SHORT PROBLEM> Using the entries below, return word for word the lines from the one containing "Masks at 512×512." up to and including the last.

Contour labeling entries>
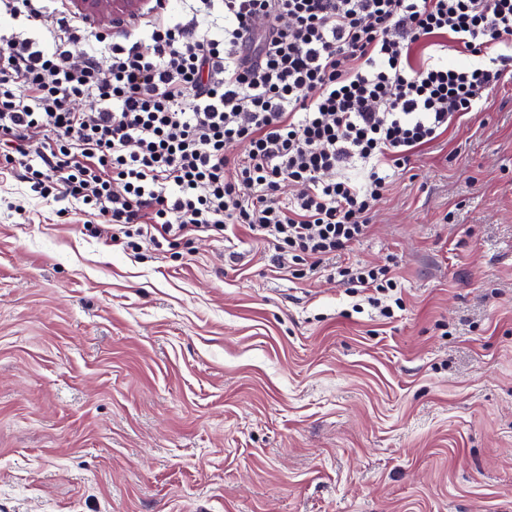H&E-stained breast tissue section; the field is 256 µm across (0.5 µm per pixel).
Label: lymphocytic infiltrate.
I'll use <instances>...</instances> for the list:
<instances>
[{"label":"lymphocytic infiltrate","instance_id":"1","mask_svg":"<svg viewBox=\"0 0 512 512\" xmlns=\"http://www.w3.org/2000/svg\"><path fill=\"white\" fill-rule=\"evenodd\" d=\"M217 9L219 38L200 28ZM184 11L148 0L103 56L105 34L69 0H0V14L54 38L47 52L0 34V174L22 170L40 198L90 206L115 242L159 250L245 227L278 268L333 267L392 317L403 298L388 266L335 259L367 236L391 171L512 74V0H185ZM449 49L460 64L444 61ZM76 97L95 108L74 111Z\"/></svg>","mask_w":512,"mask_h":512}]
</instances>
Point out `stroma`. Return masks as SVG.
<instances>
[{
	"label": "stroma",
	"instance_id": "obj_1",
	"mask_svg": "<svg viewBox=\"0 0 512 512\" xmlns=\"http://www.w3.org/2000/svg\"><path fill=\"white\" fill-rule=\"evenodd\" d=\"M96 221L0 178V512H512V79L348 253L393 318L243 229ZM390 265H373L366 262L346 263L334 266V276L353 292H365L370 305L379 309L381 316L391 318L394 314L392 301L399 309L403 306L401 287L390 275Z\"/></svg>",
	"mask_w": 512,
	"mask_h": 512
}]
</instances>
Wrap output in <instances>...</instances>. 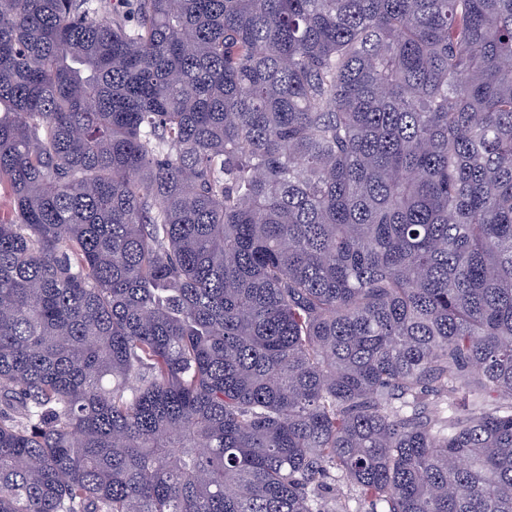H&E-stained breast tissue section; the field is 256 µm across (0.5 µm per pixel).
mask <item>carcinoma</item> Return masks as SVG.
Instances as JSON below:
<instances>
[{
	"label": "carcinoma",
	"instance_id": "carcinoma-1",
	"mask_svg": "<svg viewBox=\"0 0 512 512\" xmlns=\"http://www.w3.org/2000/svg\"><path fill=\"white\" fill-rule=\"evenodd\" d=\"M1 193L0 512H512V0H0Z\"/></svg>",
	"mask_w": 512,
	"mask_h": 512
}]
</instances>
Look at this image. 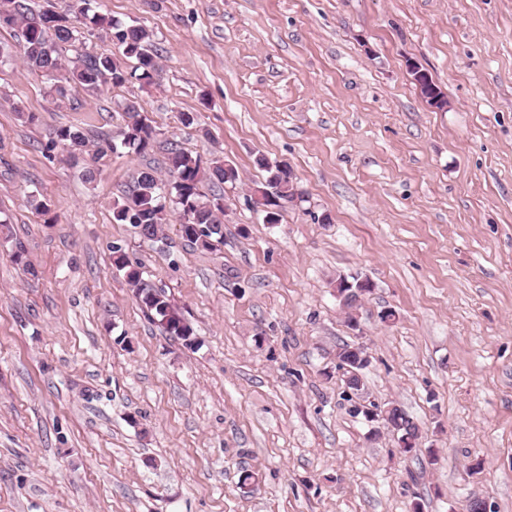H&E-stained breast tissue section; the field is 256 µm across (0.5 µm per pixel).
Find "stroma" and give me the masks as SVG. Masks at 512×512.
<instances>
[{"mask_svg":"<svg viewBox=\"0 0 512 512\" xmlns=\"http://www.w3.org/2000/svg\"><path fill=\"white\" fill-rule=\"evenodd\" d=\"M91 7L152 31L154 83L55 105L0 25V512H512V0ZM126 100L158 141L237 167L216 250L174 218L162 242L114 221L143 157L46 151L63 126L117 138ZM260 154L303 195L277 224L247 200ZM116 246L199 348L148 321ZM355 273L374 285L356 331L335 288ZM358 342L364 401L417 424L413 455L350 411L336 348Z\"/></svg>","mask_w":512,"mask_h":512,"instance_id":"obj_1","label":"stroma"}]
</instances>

OUTPUT>
Find "stroma" and give me the masks as SVG. Masks at 512×512.
<instances>
[{"mask_svg":"<svg viewBox=\"0 0 512 512\" xmlns=\"http://www.w3.org/2000/svg\"><path fill=\"white\" fill-rule=\"evenodd\" d=\"M91 7L152 31L154 83L55 105L0 25V512H512V0ZM126 100L158 141L237 167L216 250L174 218L162 242L114 221L143 157L46 151L63 126L117 138ZM260 154L303 195L277 224L247 200ZM116 246L199 348L148 321ZM355 273L374 285L356 331L335 288ZM358 342L364 401L417 424L413 455L350 411L336 348Z\"/></svg>","mask_w":512,"mask_h":512,"instance_id":"obj_1","label":"stroma"}]
</instances>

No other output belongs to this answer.